--- START ---

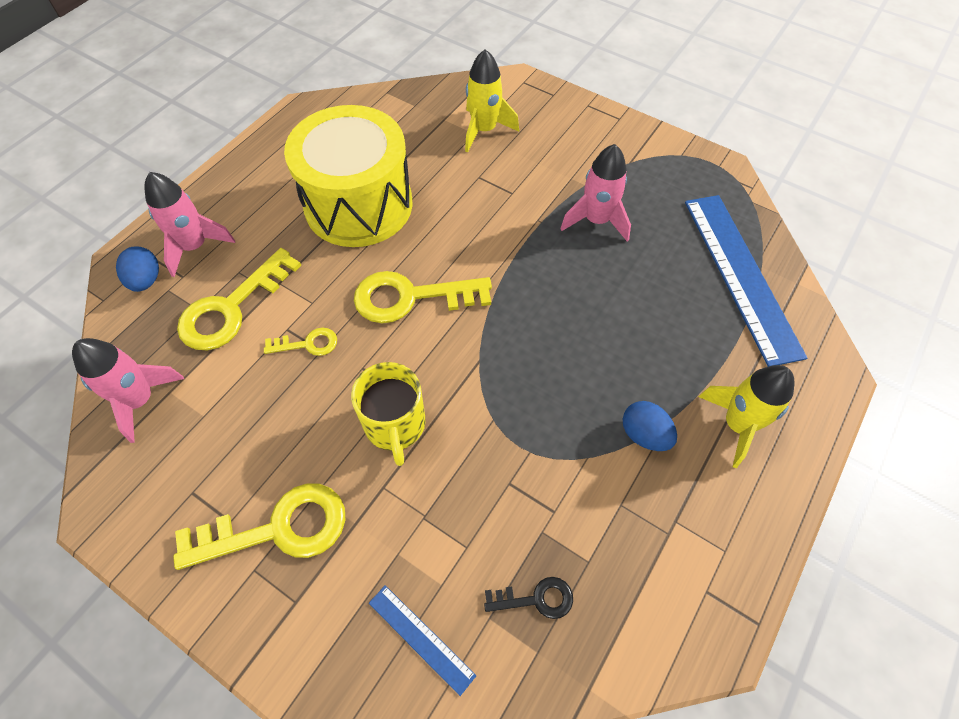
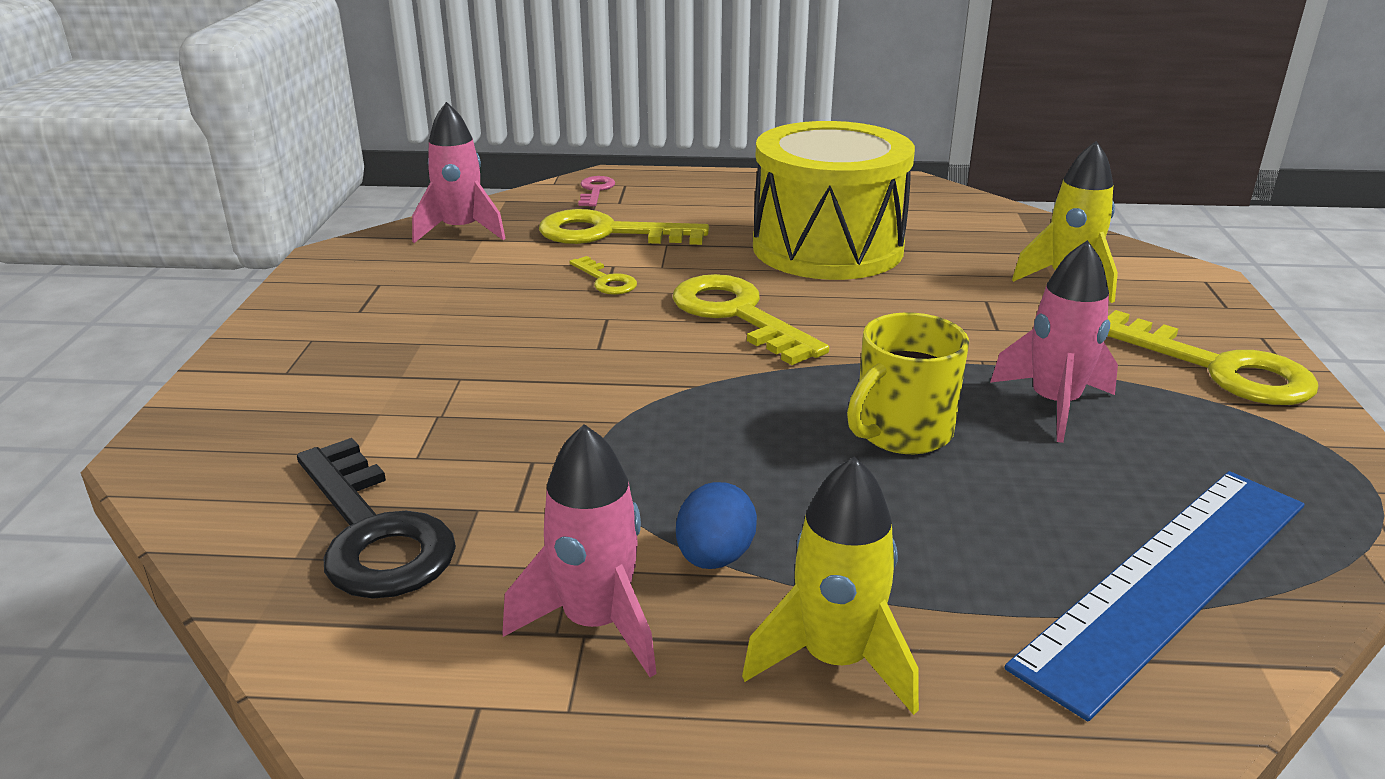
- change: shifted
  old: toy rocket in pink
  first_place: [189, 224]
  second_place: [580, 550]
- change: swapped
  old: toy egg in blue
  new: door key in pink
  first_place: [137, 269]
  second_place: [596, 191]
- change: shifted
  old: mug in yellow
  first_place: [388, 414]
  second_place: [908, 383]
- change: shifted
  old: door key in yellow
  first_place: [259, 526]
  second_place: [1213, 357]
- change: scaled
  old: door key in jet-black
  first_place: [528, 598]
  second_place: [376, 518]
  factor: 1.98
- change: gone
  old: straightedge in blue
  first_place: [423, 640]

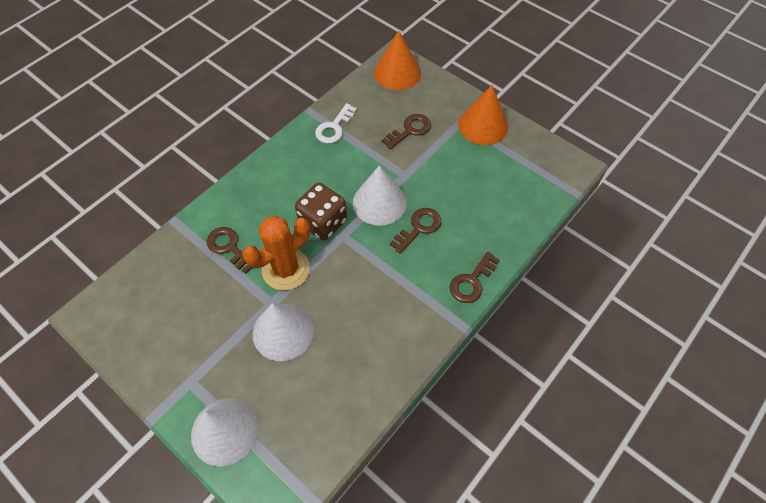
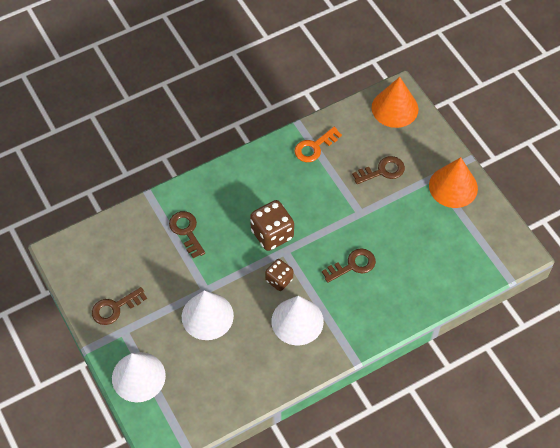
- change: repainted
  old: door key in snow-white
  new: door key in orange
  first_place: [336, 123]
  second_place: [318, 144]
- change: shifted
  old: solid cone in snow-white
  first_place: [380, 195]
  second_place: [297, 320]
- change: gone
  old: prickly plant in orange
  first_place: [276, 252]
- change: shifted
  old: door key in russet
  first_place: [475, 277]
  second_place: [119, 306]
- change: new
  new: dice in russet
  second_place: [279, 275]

--- END ---

**Activity:**
Your answer must consist solely of the lines from the one containing "second_place: [908, 383]" through the last line of the records above, copied exactly, with every picture left out.

**Completed exercise:**
  second_place: [908, 383]
- change: shifted
  old: door key in yellow
  first_place: [259, 526]
  second_place: [1213, 357]
- change: scaled
  old: door key in jet-black
  first_place: [528, 598]
  second_place: [376, 518]
  factor: 1.98
- change: gone
  old: straightedge in blue
  first_place: [423, 640]

- change: repainted
  old: door key in snow-white
  new: door key in orange
  first_place: [336, 123]
  second_place: [318, 144]
- change: shifted
  old: solid cone in snow-white
  first_place: [380, 195]
  second_place: [297, 320]
- change: gone
  old: prickly plant in orange
  first_place: [276, 252]
- change: shifted
  old: door key in russet
  first_place: [475, 277]
  second_place: [119, 306]
- change: new
  new: dice in russet
  second_place: [279, 275]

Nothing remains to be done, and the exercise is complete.